» **Work instructions**
Gather up every line from the entries below that uses the word "grey".

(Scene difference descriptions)
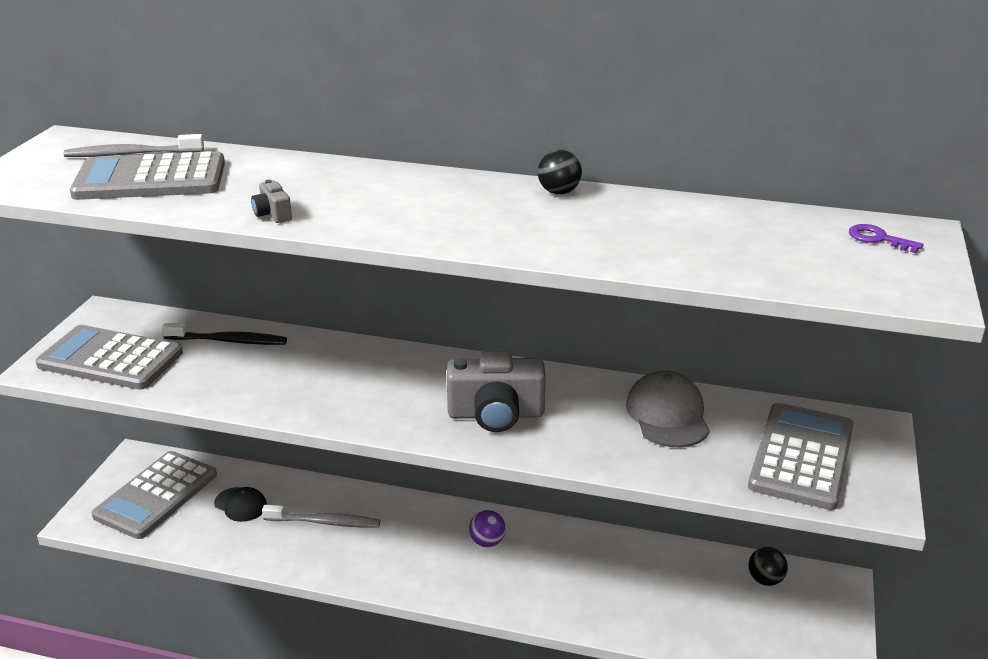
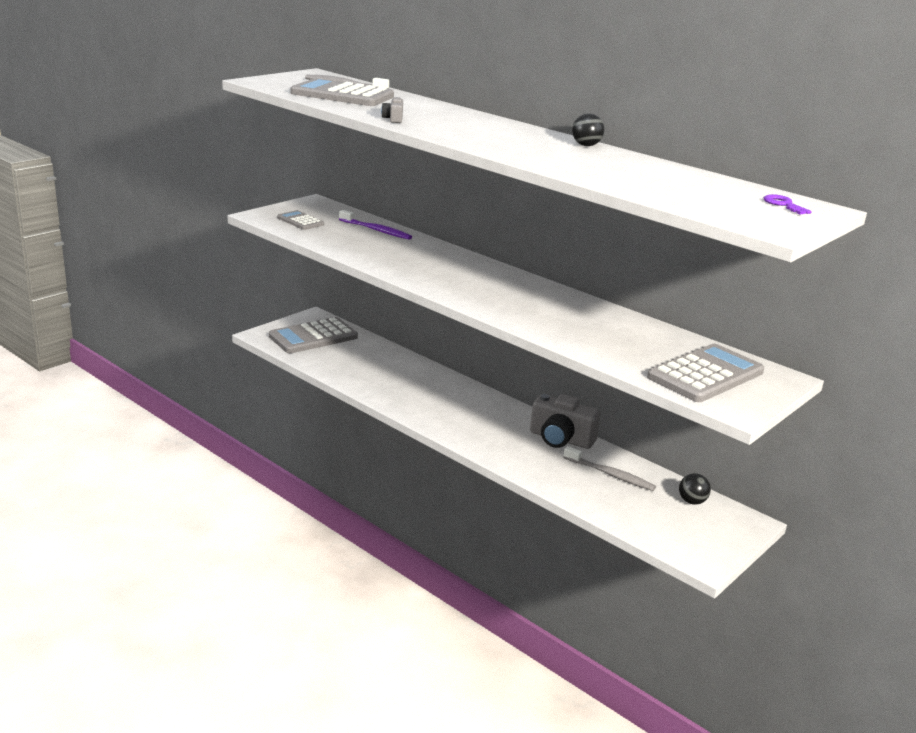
camera: 25 degrees right, 5 degrees down
(110, 359) = (300, 221): grey calculator -> grey calculator, size x0.53
(228, 341) = (376, 230): black toothbrush -> purple toothbrush
(240, 504) = (360, 356): black cap -> none
(324, 522) = (405, 379): grey toothbrush -> grey toothbrush (610, 474)
(487, 542) = (505, 420): purple ball -> none
(496, 414) = (510, 301): grey camera -> grey camera (561, 439)
(667, 415) = (630, 332): grey cap -> none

» **Exercise answer**
(110, 359) = (300, 221): grey calculator -> grey calculator, size x0.53
(324, 522) = (405, 379): grey toothbrush -> grey toothbrush (610, 474)
(496, 414) = (510, 301): grey camera -> grey camera (561, 439)
(667, 415) = (630, 332): grey cap -> none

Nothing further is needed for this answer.